* **What you should do**: Among the entries below, only the lines from the one with "red screwdriver [751,323,803,386]" through the one with "red duck [826,180,857,214]" are wanted, reproduced exactly. Pictures are not wanted.

* **Data for this task**:
Start of Block

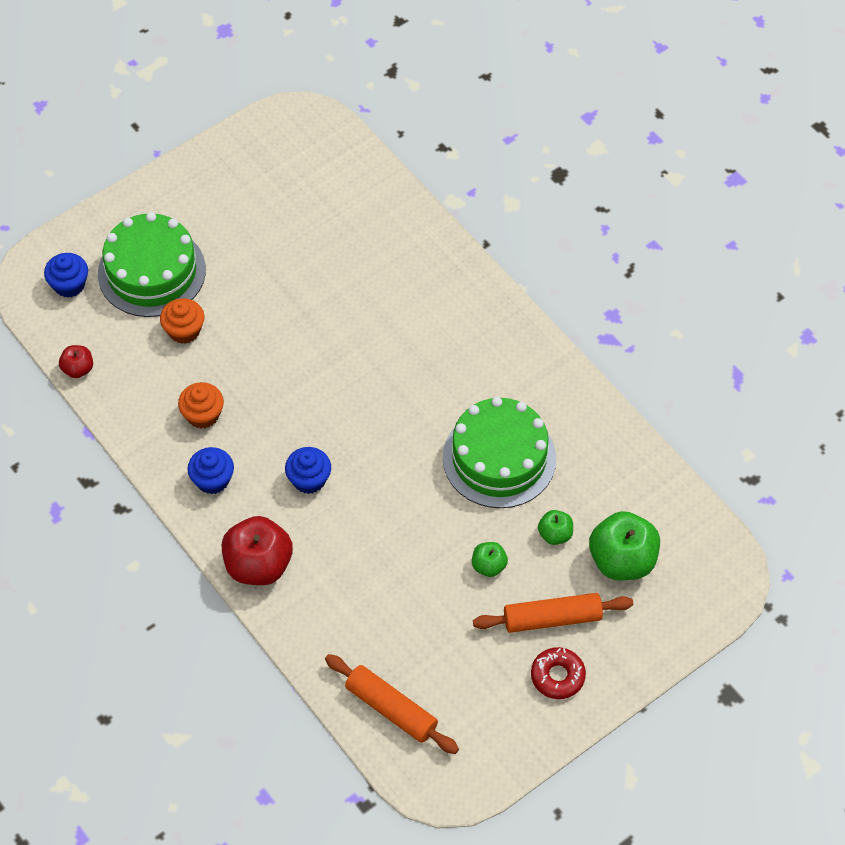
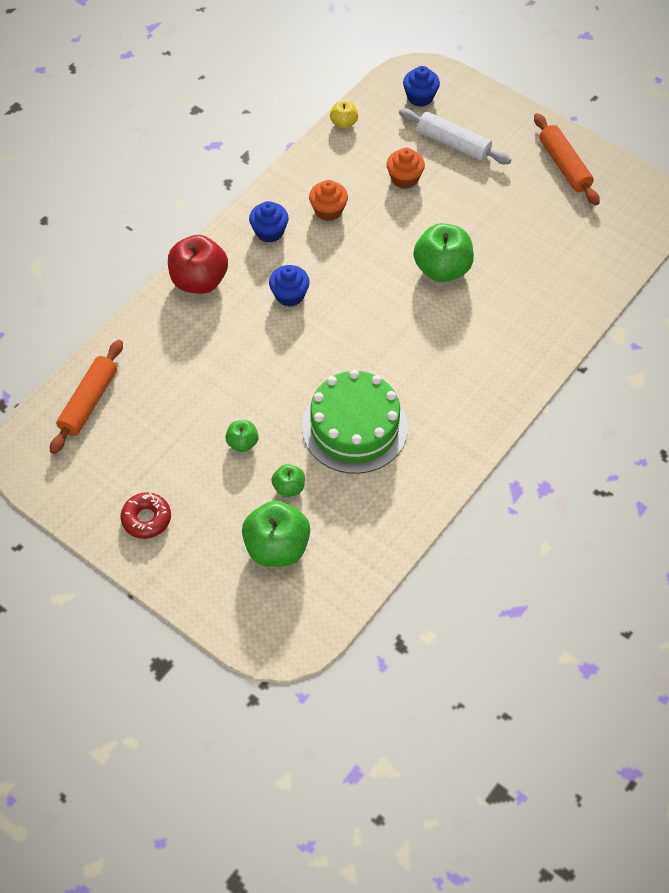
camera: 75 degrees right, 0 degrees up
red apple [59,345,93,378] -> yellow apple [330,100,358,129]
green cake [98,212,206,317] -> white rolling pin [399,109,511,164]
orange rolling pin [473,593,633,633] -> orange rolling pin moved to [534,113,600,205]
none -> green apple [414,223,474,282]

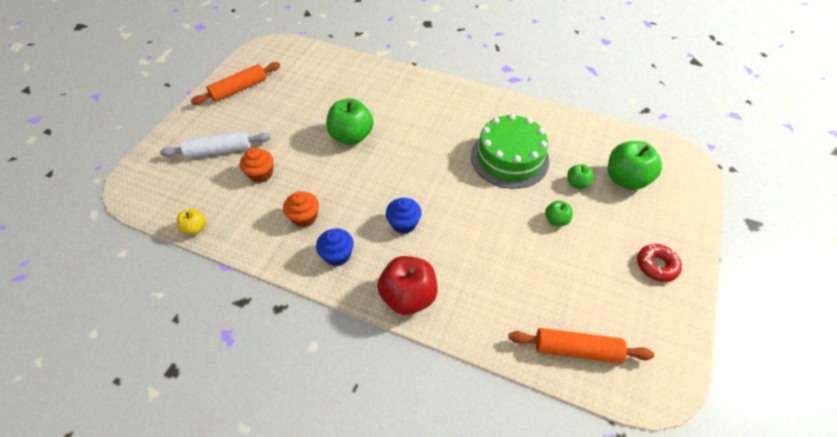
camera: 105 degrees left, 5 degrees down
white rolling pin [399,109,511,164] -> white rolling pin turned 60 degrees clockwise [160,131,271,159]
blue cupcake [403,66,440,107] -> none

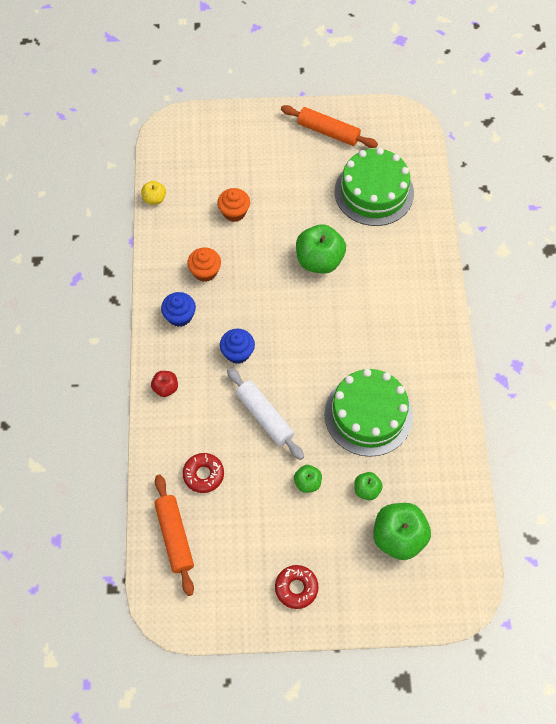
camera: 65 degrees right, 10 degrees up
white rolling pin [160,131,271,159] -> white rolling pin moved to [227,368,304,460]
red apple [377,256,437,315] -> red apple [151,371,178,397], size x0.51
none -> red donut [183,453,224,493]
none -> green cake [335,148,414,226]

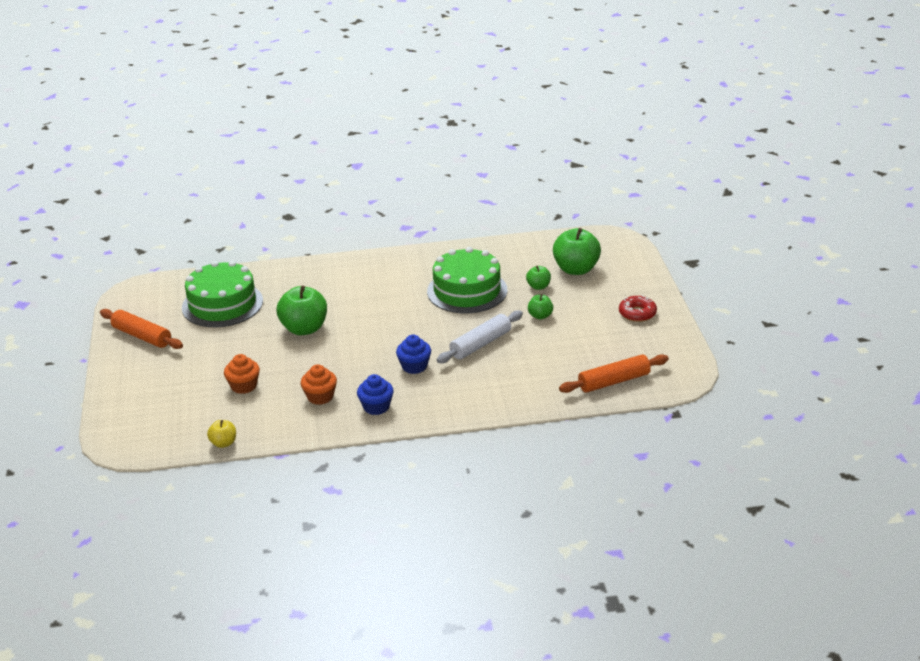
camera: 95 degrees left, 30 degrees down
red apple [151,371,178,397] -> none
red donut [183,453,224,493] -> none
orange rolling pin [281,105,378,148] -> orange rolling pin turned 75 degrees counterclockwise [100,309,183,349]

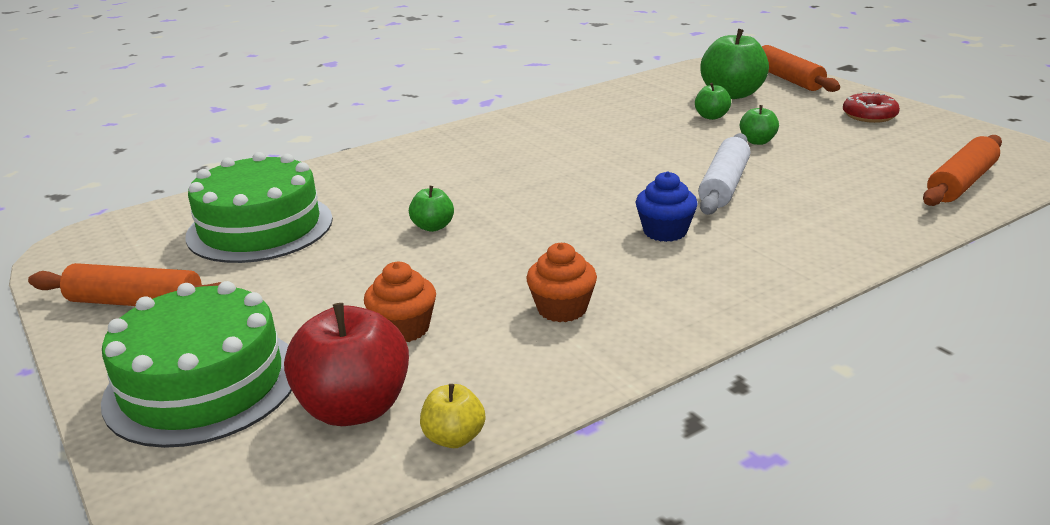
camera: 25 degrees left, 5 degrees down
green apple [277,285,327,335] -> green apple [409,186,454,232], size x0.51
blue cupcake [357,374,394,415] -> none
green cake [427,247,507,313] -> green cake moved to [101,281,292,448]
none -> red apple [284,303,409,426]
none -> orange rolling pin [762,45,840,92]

End of Block
Start of Block

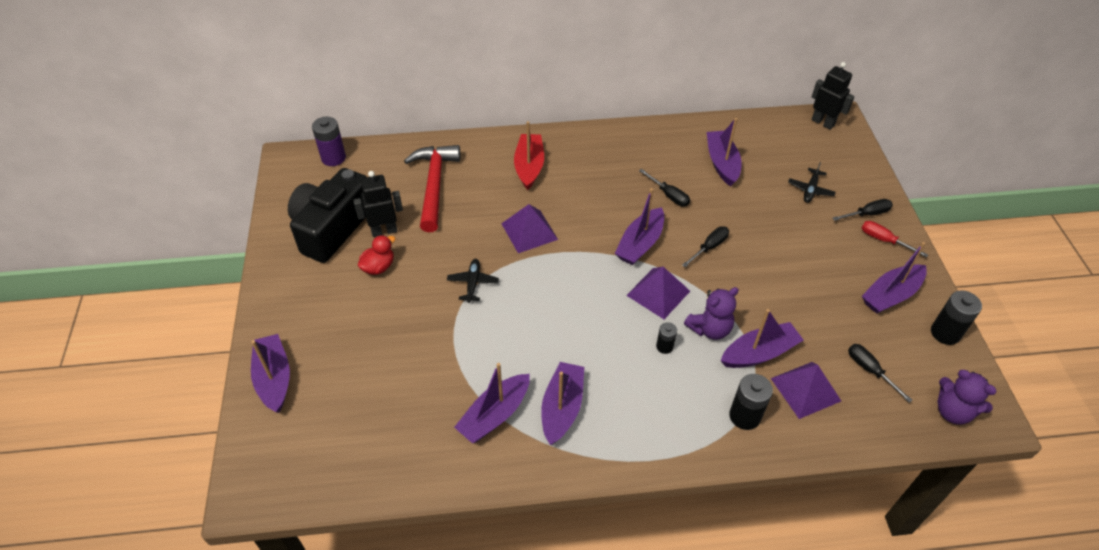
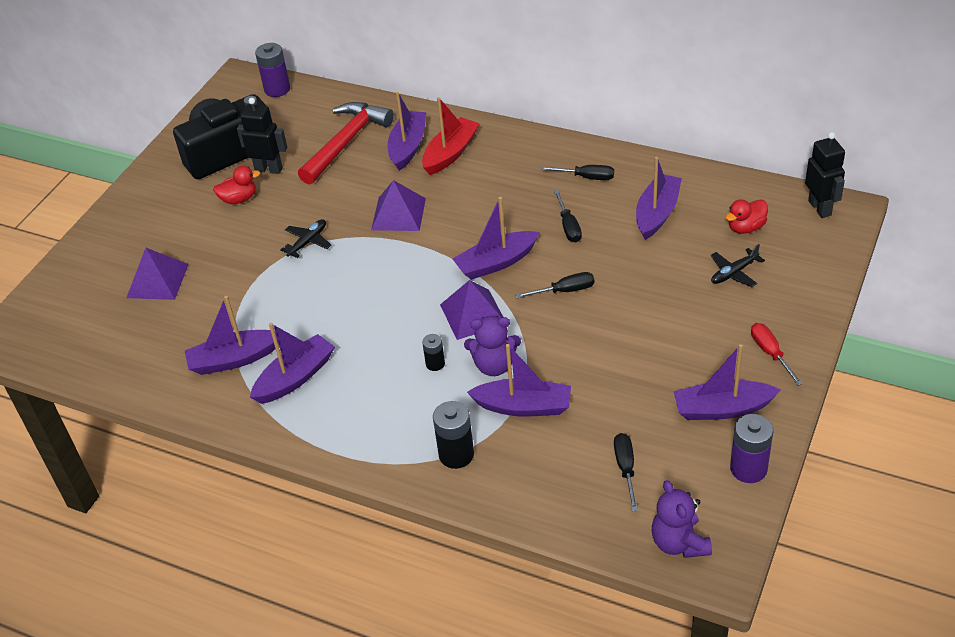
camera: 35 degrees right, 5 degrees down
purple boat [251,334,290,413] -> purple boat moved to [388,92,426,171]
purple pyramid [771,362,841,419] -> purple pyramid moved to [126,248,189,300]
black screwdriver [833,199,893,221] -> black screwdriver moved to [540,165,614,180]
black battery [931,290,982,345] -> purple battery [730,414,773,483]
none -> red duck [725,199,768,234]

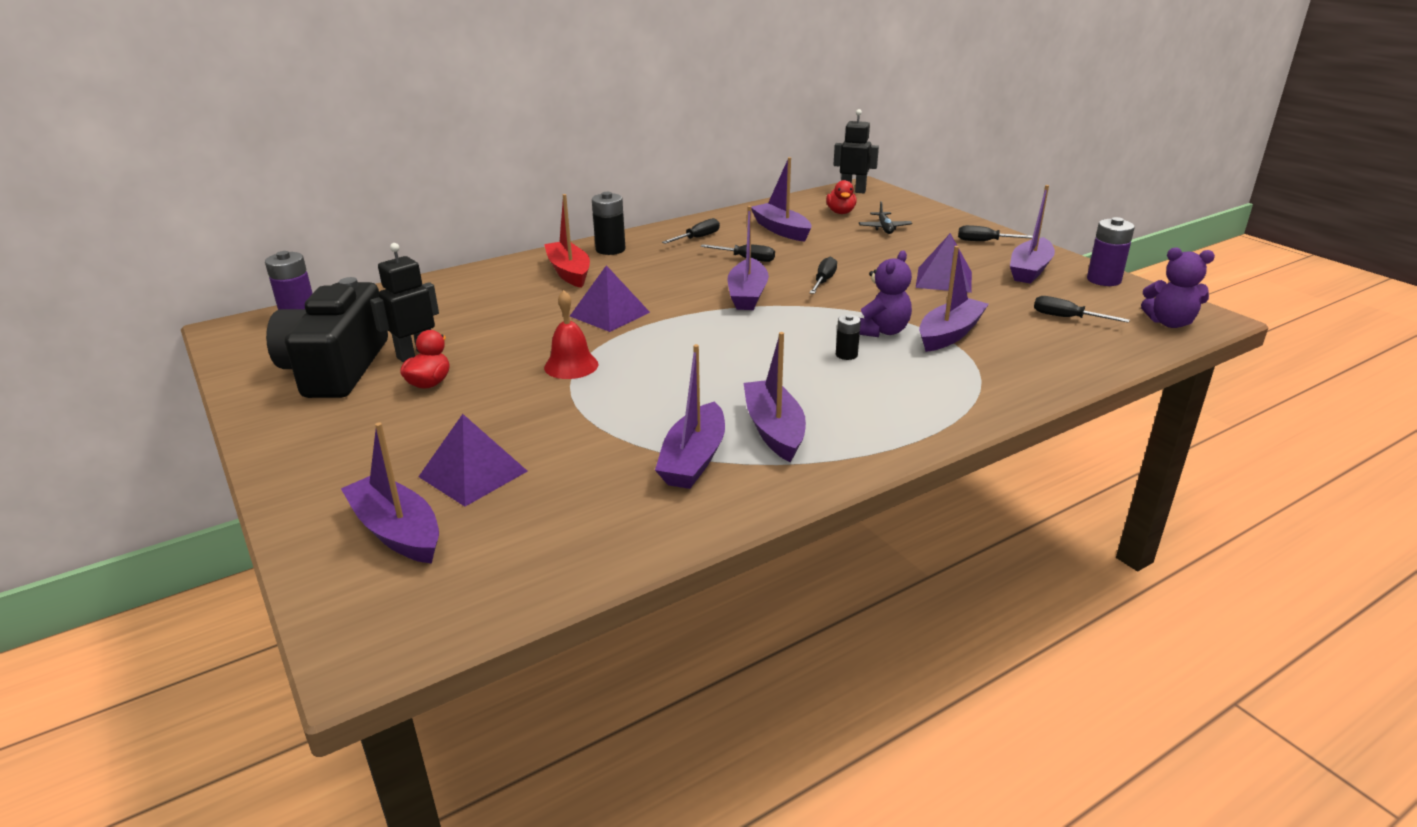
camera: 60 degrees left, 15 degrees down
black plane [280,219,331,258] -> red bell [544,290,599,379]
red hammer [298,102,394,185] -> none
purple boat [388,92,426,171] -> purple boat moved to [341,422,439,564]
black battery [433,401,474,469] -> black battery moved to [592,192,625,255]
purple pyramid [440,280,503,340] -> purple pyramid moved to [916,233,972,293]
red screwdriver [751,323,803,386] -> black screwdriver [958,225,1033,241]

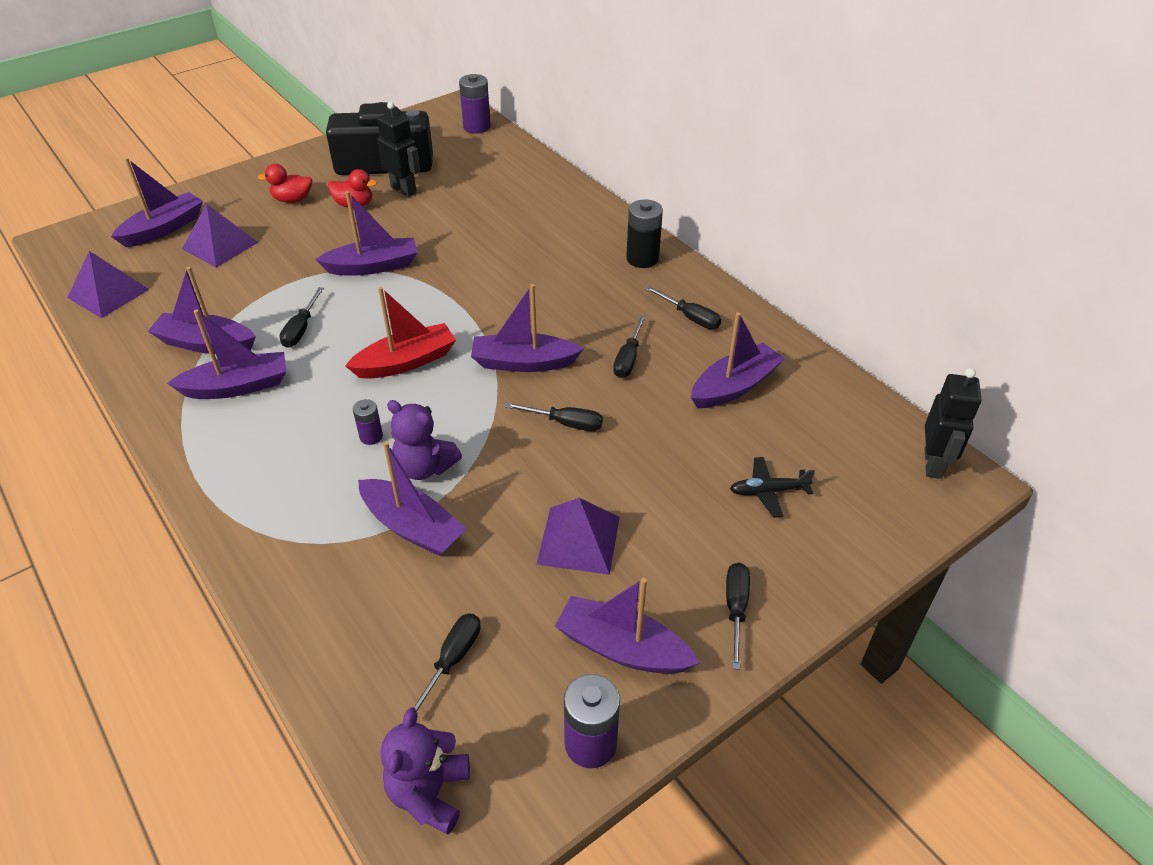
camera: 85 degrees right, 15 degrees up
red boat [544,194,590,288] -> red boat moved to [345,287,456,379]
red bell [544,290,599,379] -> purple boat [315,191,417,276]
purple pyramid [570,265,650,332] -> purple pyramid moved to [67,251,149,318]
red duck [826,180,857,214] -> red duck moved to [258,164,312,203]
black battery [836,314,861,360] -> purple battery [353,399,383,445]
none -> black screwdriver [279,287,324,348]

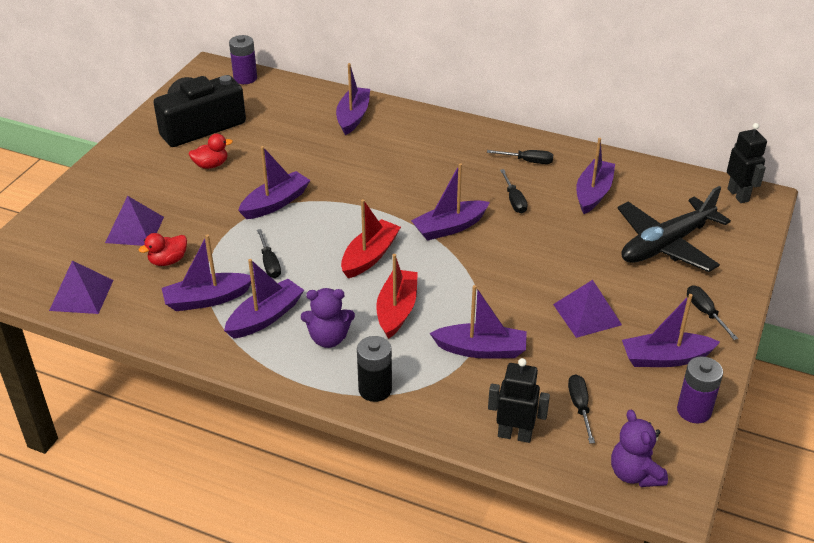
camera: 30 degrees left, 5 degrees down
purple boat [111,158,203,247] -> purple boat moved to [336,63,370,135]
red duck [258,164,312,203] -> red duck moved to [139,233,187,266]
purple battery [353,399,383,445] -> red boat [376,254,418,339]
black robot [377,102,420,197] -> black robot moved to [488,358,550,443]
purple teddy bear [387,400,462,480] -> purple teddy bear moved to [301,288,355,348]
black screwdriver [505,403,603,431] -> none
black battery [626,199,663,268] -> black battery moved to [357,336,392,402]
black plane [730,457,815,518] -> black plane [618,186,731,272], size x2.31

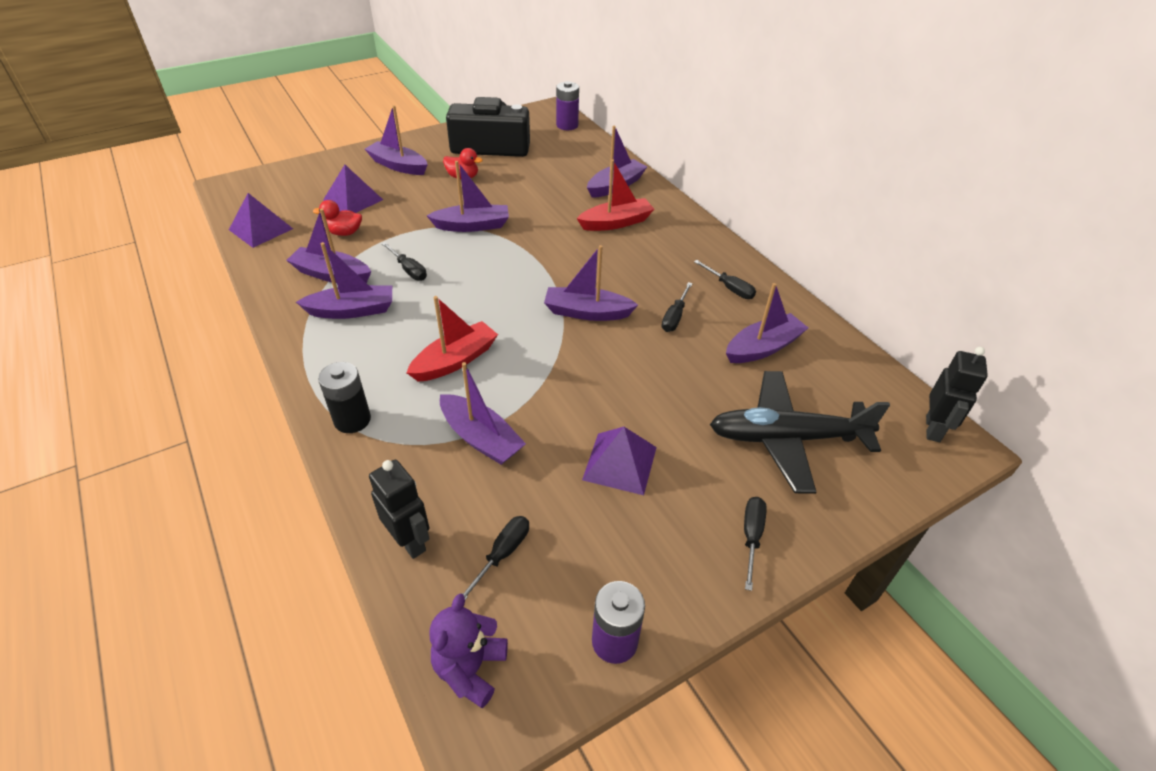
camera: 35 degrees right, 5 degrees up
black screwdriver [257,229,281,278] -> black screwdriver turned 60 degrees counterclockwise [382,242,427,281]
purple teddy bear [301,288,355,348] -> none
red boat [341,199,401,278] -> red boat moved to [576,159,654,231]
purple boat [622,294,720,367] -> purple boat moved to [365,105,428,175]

End of Block

* **Exercise output**:
red screwdriver [751,323,803,386] -> black screwdriver [958,225,1033,241]

camera: 85 degrees right, 15 degrees up
red boat [544,194,590,288] -> red boat moved to [345,287,456,379]
red bell [544,290,599,379] -> purple boat [315,191,417,276]
purple pyramid [570,265,650,332] -> purple pyramid moved to [67,251,149,318]
red duck [826,180,857,214] -> red duck moved to [258,164,312,203]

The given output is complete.